#### [Brief]
Wherever pictures occur in the entries below, leave them out and retype the rest exactly.

___ Material to process ___

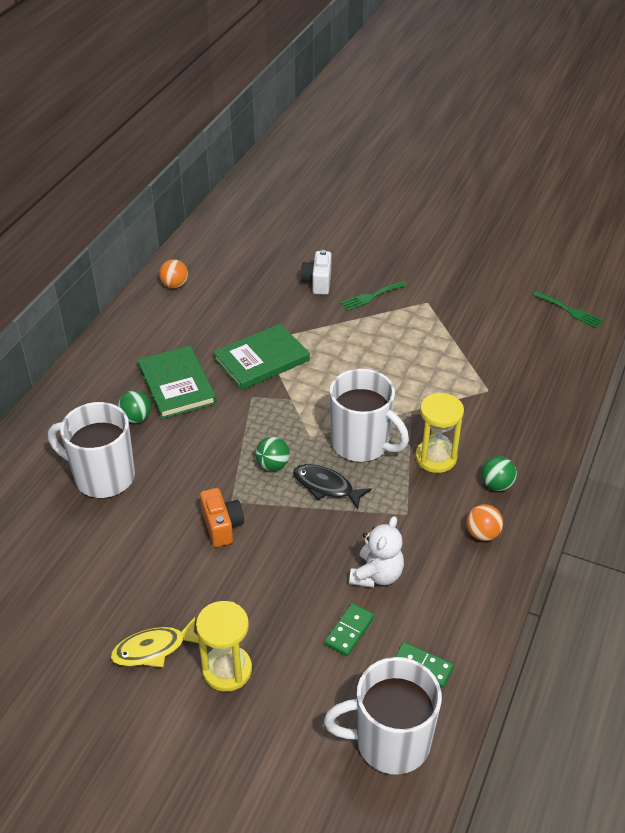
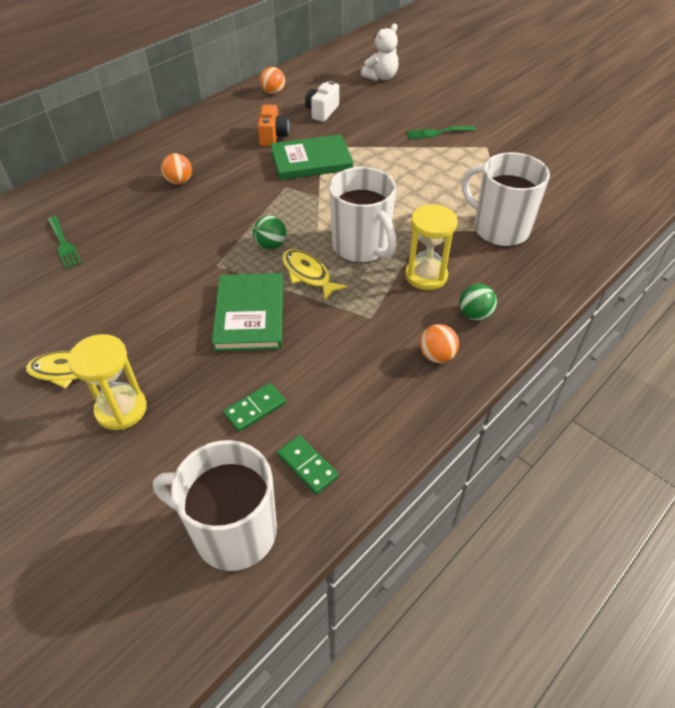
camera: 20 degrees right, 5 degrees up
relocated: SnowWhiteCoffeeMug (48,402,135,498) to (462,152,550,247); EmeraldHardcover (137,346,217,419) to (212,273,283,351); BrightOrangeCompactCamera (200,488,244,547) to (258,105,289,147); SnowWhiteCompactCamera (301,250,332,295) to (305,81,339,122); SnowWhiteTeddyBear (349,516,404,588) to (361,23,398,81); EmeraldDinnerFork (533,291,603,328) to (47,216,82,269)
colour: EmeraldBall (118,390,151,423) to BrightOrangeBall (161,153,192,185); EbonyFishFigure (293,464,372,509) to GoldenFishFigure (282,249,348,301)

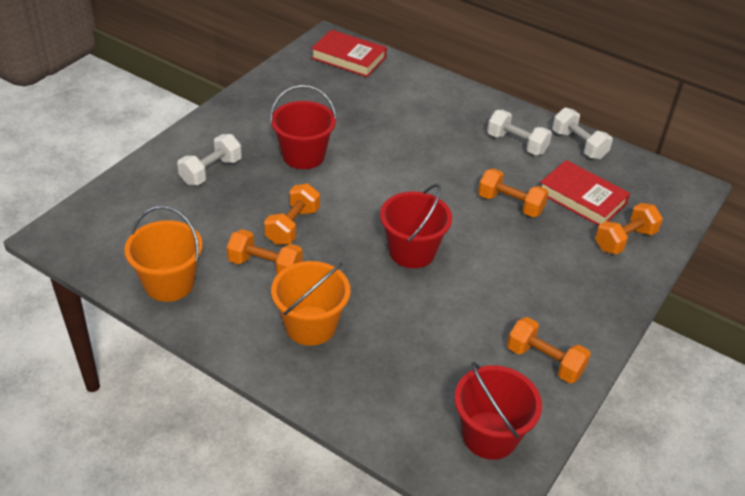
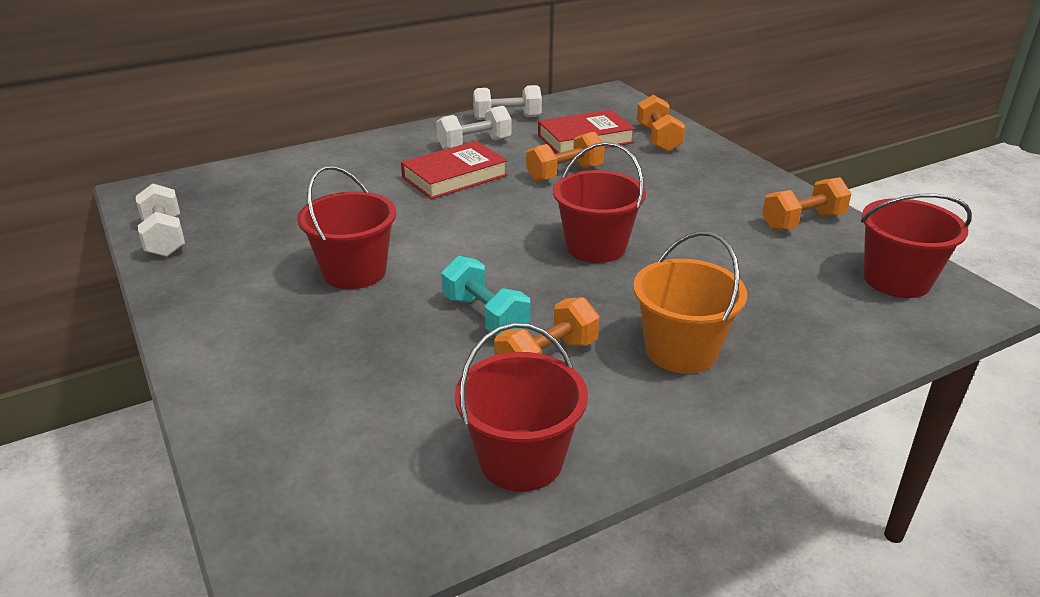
camera: 60 degrees left, 10 degrees down
relocated: SnowWhiteFreeWeight (177,134,242,185) to (136,183,185,257); CrimsonHardcover (311,30,387,77) to (401,141,508,199)
colour: BrightOrangeBucket (124,206,203,302) to CrimsonBucket (455,323,588,492); BrightOrangeFreeWeight (264,184,320,245) to AquaFreeWeight (441,256,530,336)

___

#### [Exercise answer]
camera: 20 degrees right, 5 degrees up
relocated: SnowWhiteCoffeeMug (48,402,135,498) to (462,152,550,247); EmeraldHardcover (137,346,217,419) to (212,273,283,351); BrightOrangeCompactCamera (200,488,244,547) to (258,105,289,147); SnowWhiteCompactCamera (301,250,332,295) to (305,81,339,122); SnowWhiteTeddyBear (349,516,404,588) to (361,23,398,81); EmeraldDinnerFork (533,291,603,328) to (47,216,82,269)
colour: EmeraldBall (118,390,151,423) to BrightOrangeBall (161,153,192,185); EbonyFishFigure (293,464,372,509) to GoldenFishFigure (282,249,348,301)

camera: 60 degrees left, 10 degrees down
relocated: SnowWhiteFreeWeight (177,134,242,185) to (136,183,185,257); CrimsonHardcover (311,30,387,77) to (401,141,508,199)
colour: BrightOrangeBucket (124,206,203,302) to CrimsonBucket (455,323,588,492); BrightOrangeFreeWeight (264,184,320,245) to AquaFreeWeight (441,256,530,336)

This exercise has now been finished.